* **EXERCISE DATA**
--- START ---

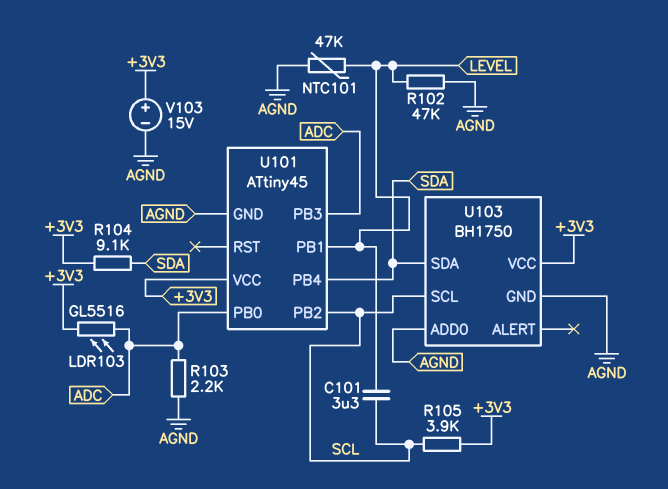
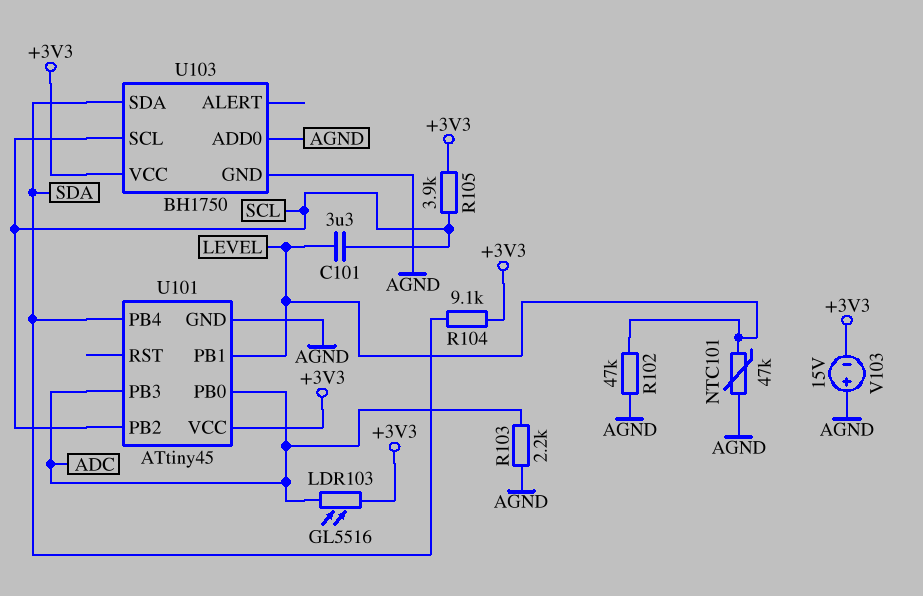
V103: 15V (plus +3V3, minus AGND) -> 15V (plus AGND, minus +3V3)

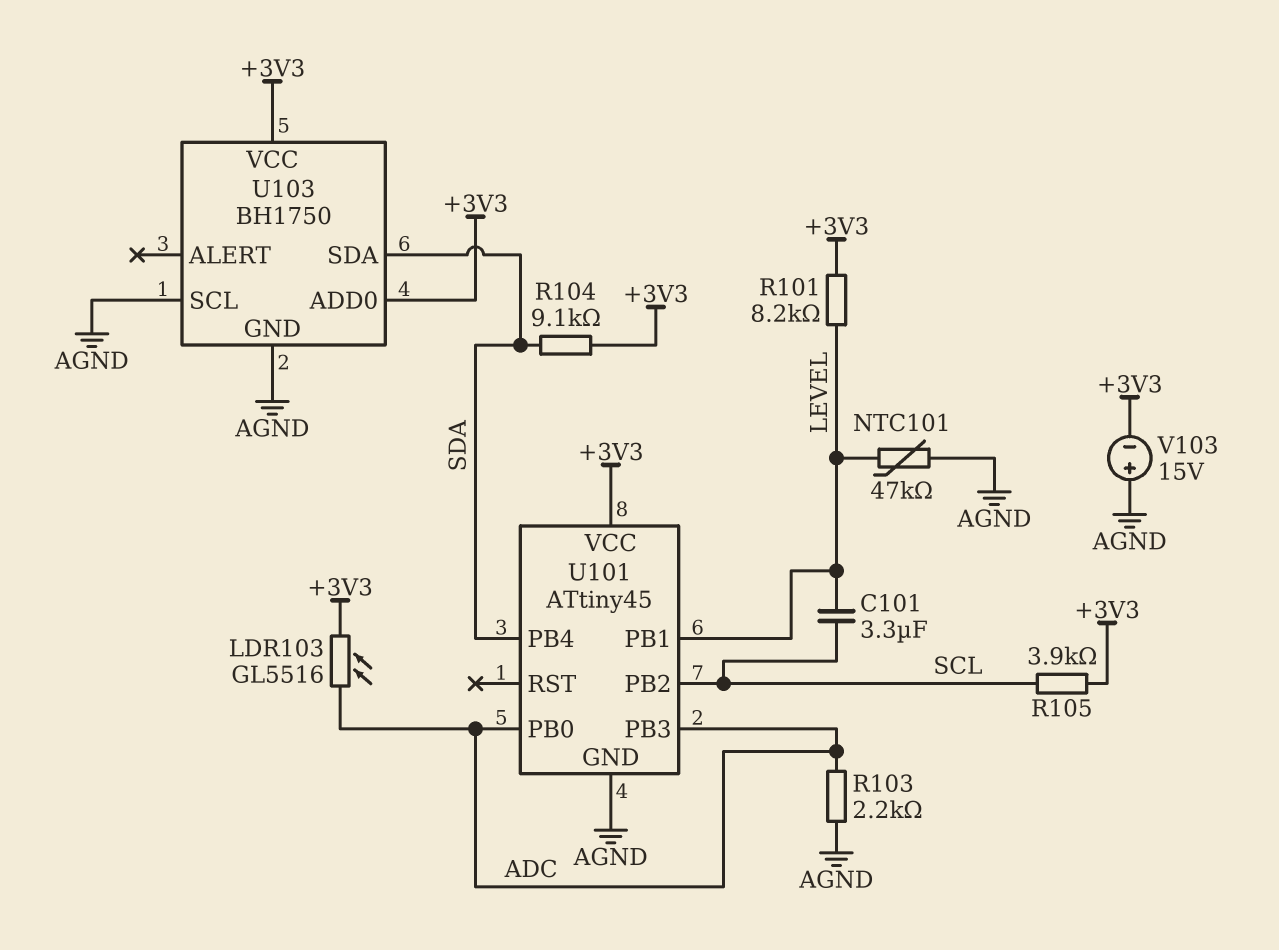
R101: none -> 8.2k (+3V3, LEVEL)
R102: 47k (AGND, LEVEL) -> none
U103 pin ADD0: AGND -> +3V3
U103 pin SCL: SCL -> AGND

--- END ---

* **WORK INSTRUCTION**
The task requires the full listing to be given again verbatim, without its pictures.

* **EXERCISE OUTPUT**
V103: 15V (plus +3V3, minus AGND) -> 15V (plus AGND, minus +3V3)

R101: none -> 8.2k (+3V3, LEVEL)
R102: 47k (AGND, LEVEL) -> none
U103 pin ADD0: AGND -> +3V3
U103 pin SCL: SCL -> AGND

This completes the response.